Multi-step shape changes
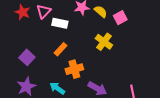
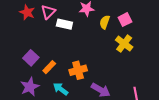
yellow semicircle: (101, 12) -> (105, 22), moved, turned -112
yellow cross: (104, 42) -> (124, 44), moved
orange rectangle: (60, 49) -> (49, 67), moved

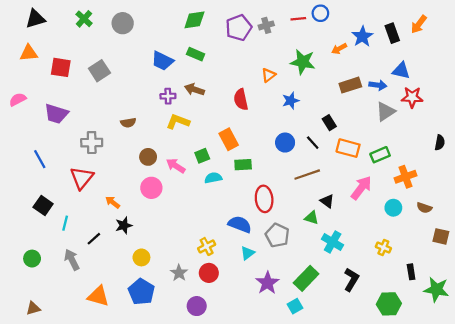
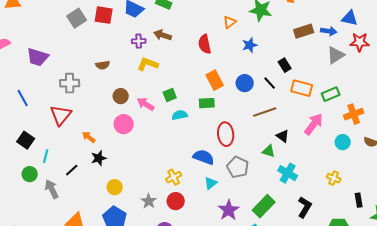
red square: (61, 67) -> (104, 15), moved
orange rectangle: (229, 139) -> (215, 80), moved
green circle: (32, 259) -> (30, 174), moved

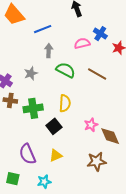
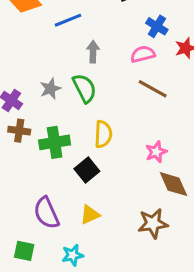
pink semicircle: (82, 43) -> (143, 54), moved
gray arrow: (49, 51) -> (93, 52), moved
green semicircle: (66, 70) -> (84, 88), moved, turned 36
pink star: (91, 125) -> (156, 152), moved

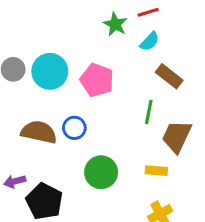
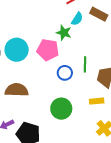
green star: (115, 24) -> (64, 33), moved
brown rectangle: (169, 76) -> (99, 14), moved
blue circle: (74, 128) -> (65, 73), moved

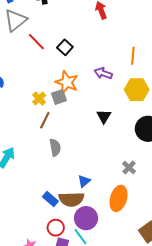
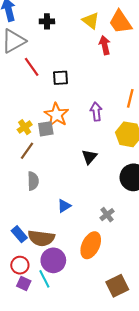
black square: (65, 47) -> (61, 78), turned 35
purple arrow: (103, 73) -> (96, 112), turned 54
blue triangle: (84, 181) -> (64, 206), moved

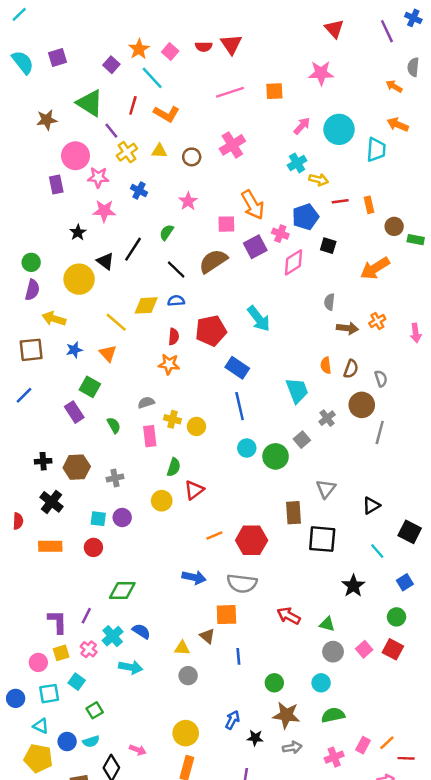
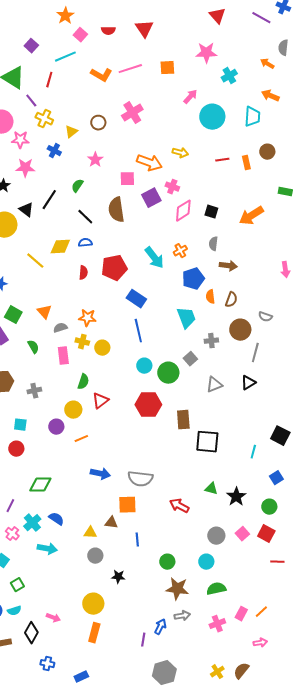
purple line: (387, 31) -> (261, 18), turned -36
red triangle: (231, 44) -> (144, 29), moved
orange star: (139, 49) -> (65, 16), moved
cyan line: (152, 78) -> (65, 57), turned -70
orange L-shape: (167, 114) -> (101, 75), moved
cyan circle: (339, 129) -> (212, 117), moved
yellow triangle: (159, 151) -> (71, 132), moved, turned -40
yellow cross: (127, 152) -> (44, 119), turned -30
cyan cross: (297, 163) -> (229, 76), moved
yellow arrow: (319, 180) -> (180, 153), moved
orange arrow: (253, 205) -> (149, 163), turned -40
blue pentagon: (305, 217) -> (193, 279), moved
brown circle: (394, 226) -> (267, 152), moved
black square: (328, 246) -> (211, 212), moved
brown semicircle: (213, 261) -> (116, 210), turned -65
orange cross: (377, 321) -> (180, 251), moved
orange triangle: (108, 353) -> (44, 312), moved
orange star: (169, 364) -> (87, 318), moved
gray semicircle: (381, 379) -> (265, 317), moved, turned 128
gray cross: (327, 418) -> (211, 341), turned 32
gray triangle: (326, 489) -> (214, 385), moved, turned 30
black triangle: (371, 506) -> (248, 383), moved
purple circle: (122, 517) -> (56, 427), moved
orange line: (214, 535) -> (81, 439), moved
red hexagon: (252, 540) -> (148, 405), moved
cyan line: (377, 551) -> (253, 452), turned 56
black star: (353, 586) -> (236, 497), moved
green triangle: (327, 624) -> (211, 489), moved
brown triangle: (207, 636) -> (111, 523), turned -32
blue arrow: (232, 720) -> (160, 627), moved
black star: (255, 738) -> (118, 577), moved
red line: (406, 758) -> (277, 562), moved

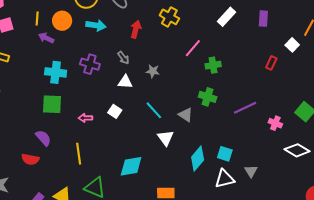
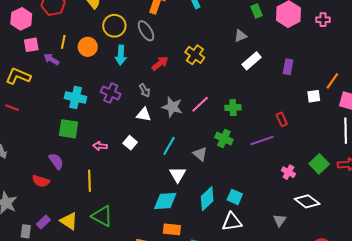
cyan arrow: (96, 25) -> (121, 55), turned 78
red arrow: (136, 29) -> (160, 63), turned 30
purple arrow: (46, 38) -> (51, 59), moved
white square: (292, 45) -> (314, 96), turned 32
pink line: (193, 48) -> (200, 104), moved
red rectangle: (271, 63) -> (282, 119), moved, turned -56
gray star: (153, 71) -> (172, 107), size x1.5
purple line: (245, 108) -> (262, 141), moved
cyan line: (154, 110) -> (169, 146), turned 66
cyan diamond: (131, 166) -> (165, 201), moved
gray triangle: (251, 171) -> (280, 220), moved

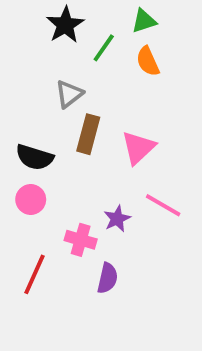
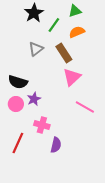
orange semicircle: (148, 61) -> (77, 32), turned 91
brown rectangle: (88, 134) -> (64, 53), moved, turned -48
purple star: (117, 219) -> (34, 99), moved

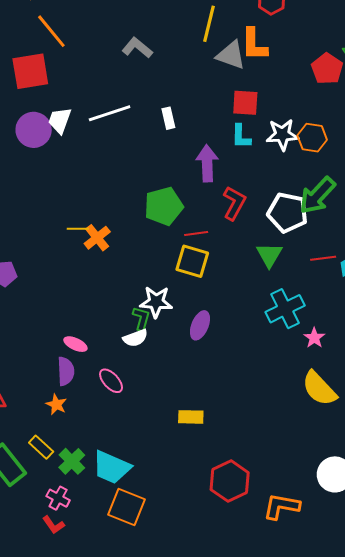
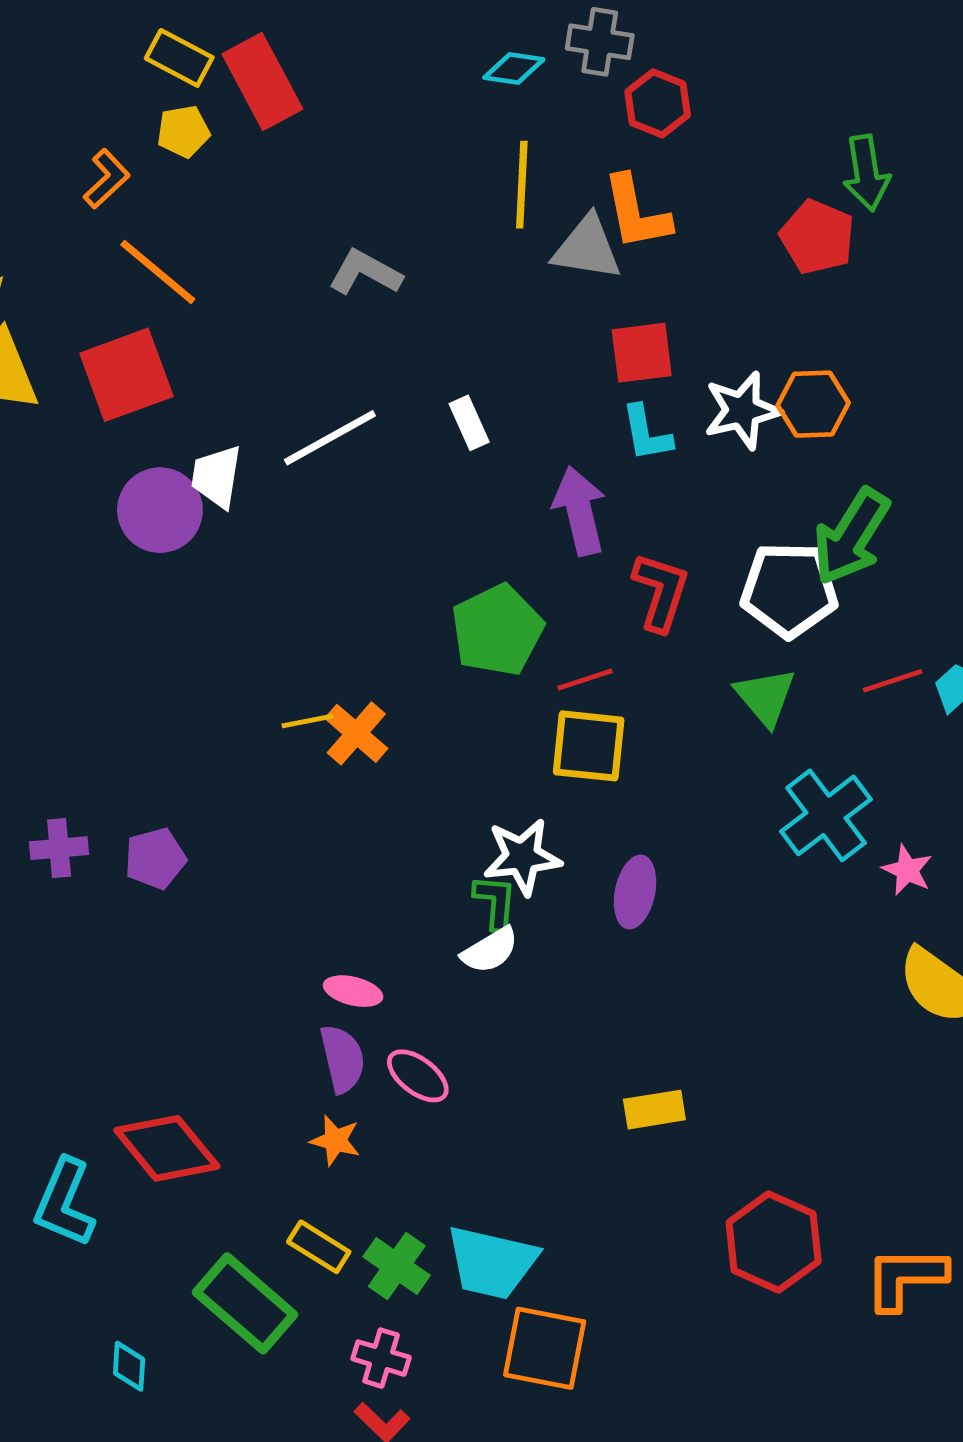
pink ellipse: (111, 381) -> (418, 1076), moved

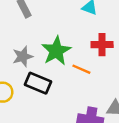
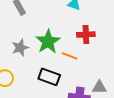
black rectangle: (38, 83) -> (49, 77), moved

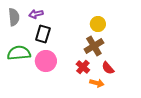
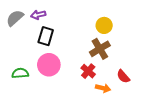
gray semicircle: (14, 17) -> (15, 18), turned -126
green semicircle: (19, 53) -> (20, 73), moved, size x0.7
red semicircle: (108, 68) -> (123, 76), moved

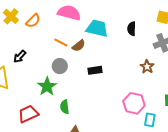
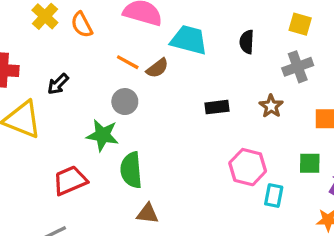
orange semicircle: (33, 21) -> (82, 25), turned 105
black rectangle: (95, 70) -> (217, 107), moved
green star: (47, 86) -> (103, 135), turned -30
green semicircle: (65, 107) -> (131, 170), size x1.5

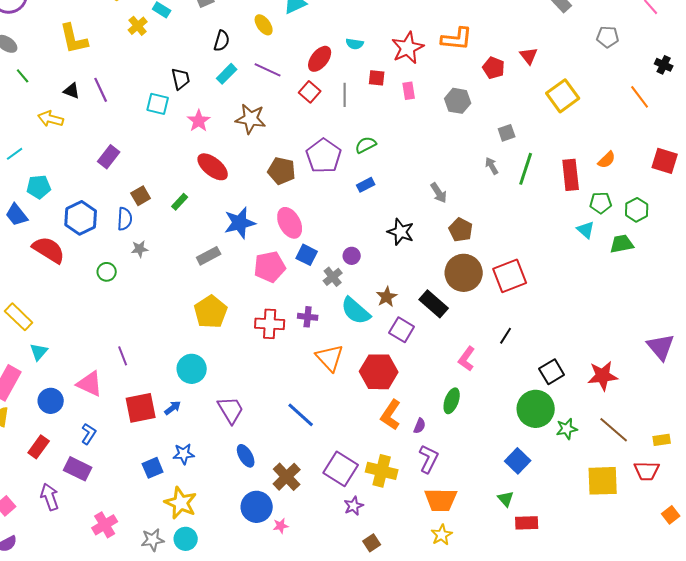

:: What to produce ::
Among the lines above, find those holding "blue" and copy each one.

:: Output of the task ::
blue circle: (74, 128) -> (65, 73), moved
blue triangle: (84, 181) -> (64, 206), moved
blue pentagon: (305, 217) -> (193, 279), moved
blue arrow: (232, 720) -> (160, 627), moved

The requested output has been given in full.